### Exercise aim
What is needed is a word-for-word copy of every record below, minus the pictures.

### Image change detection data
━━━━━━
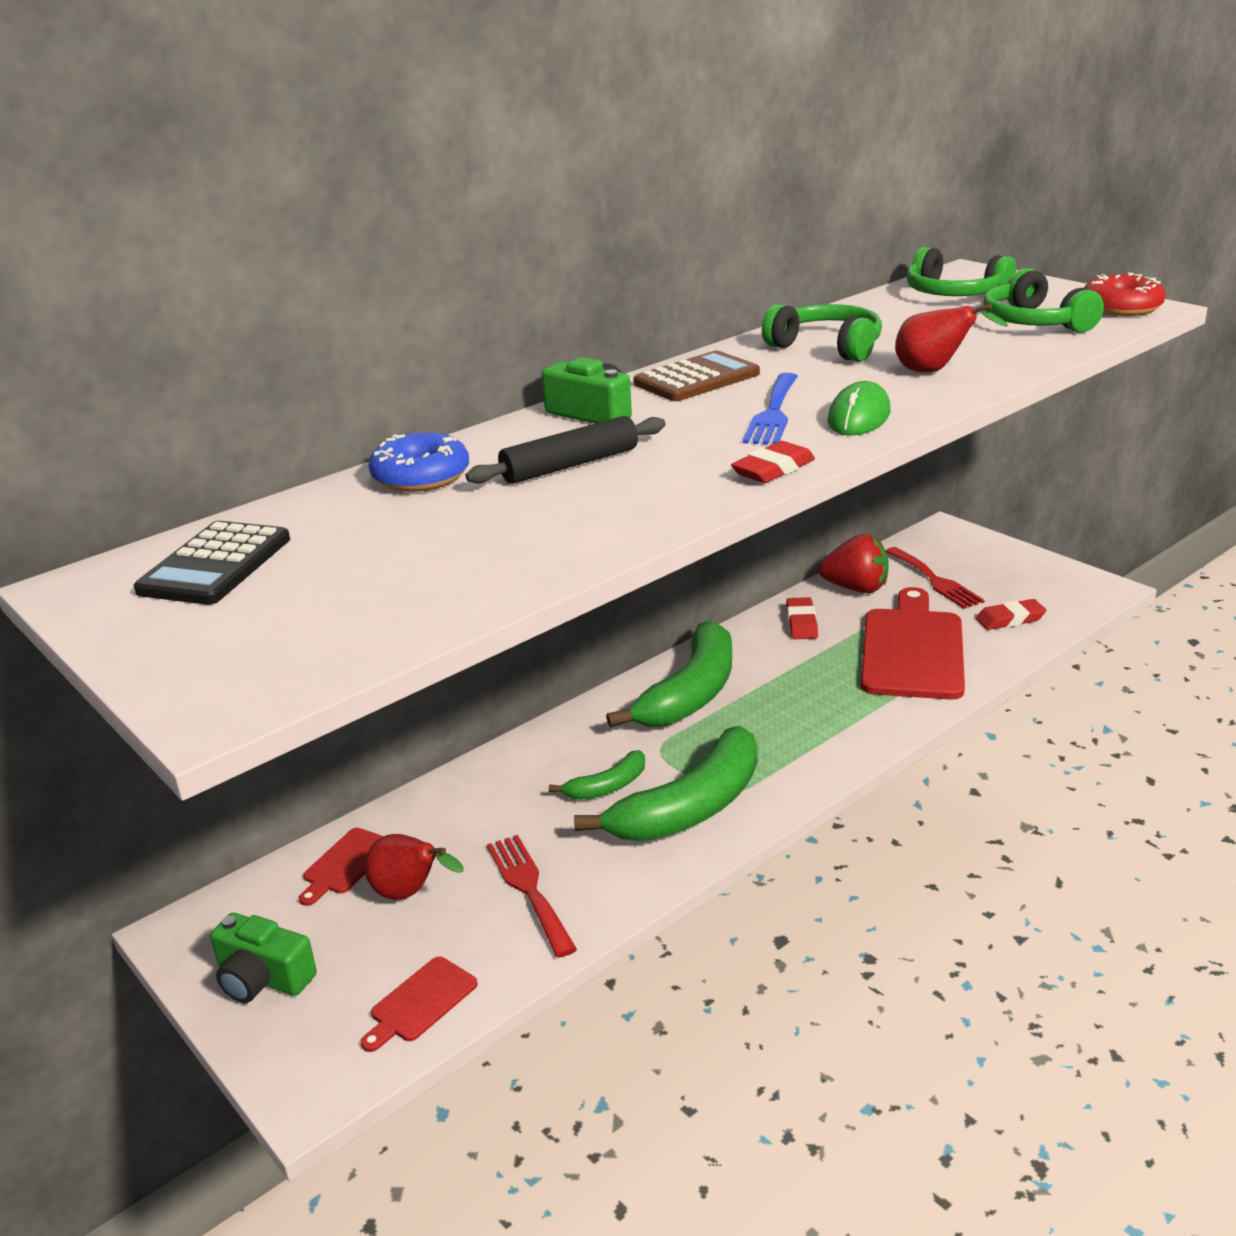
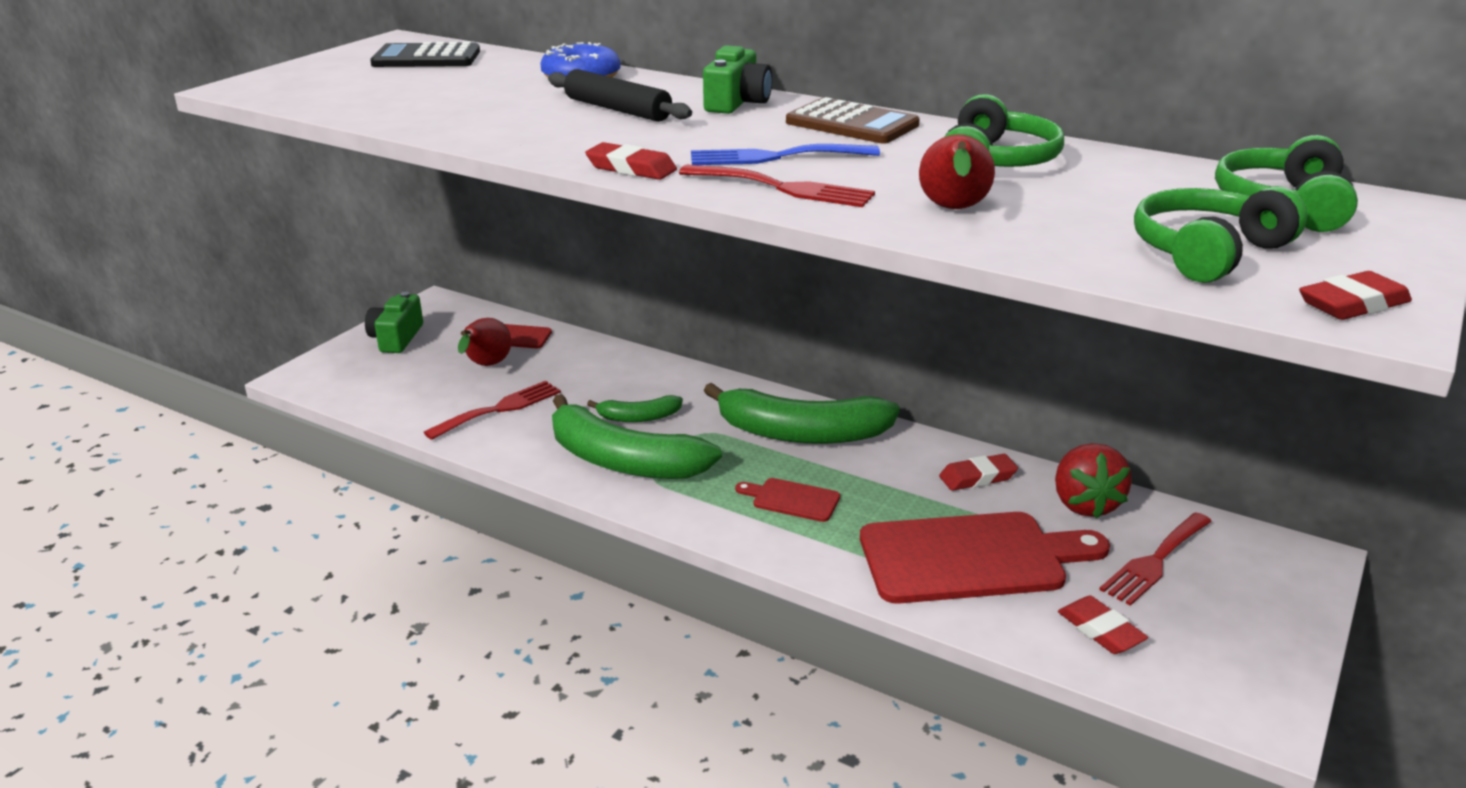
camera: 70 degrees right, 0 degrees up
(420, 1002) = (377, 394): red cutting board -> red cutting board (792, 499)
(607, 787) = (638, 417): green banana -> green banana turned 45 degrees counterclockwise
(859, 417) = (784, 188): green mouse -> red fork
(1121, 308) = (1352, 304): red donut -> red eraser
━━━━━━
### Exercise response
camera: 70 degrees right, 0 degrees up
(420, 1002) = (377, 394): red cutting board -> red cutting board (792, 499)
(607, 787) = (638, 417): green banana -> green banana turned 45 degrees counterclockwise
(859, 417) = (784, 188): green mouse -> red fork
(1121, 308) = (1352, 304): red donut -> red eraser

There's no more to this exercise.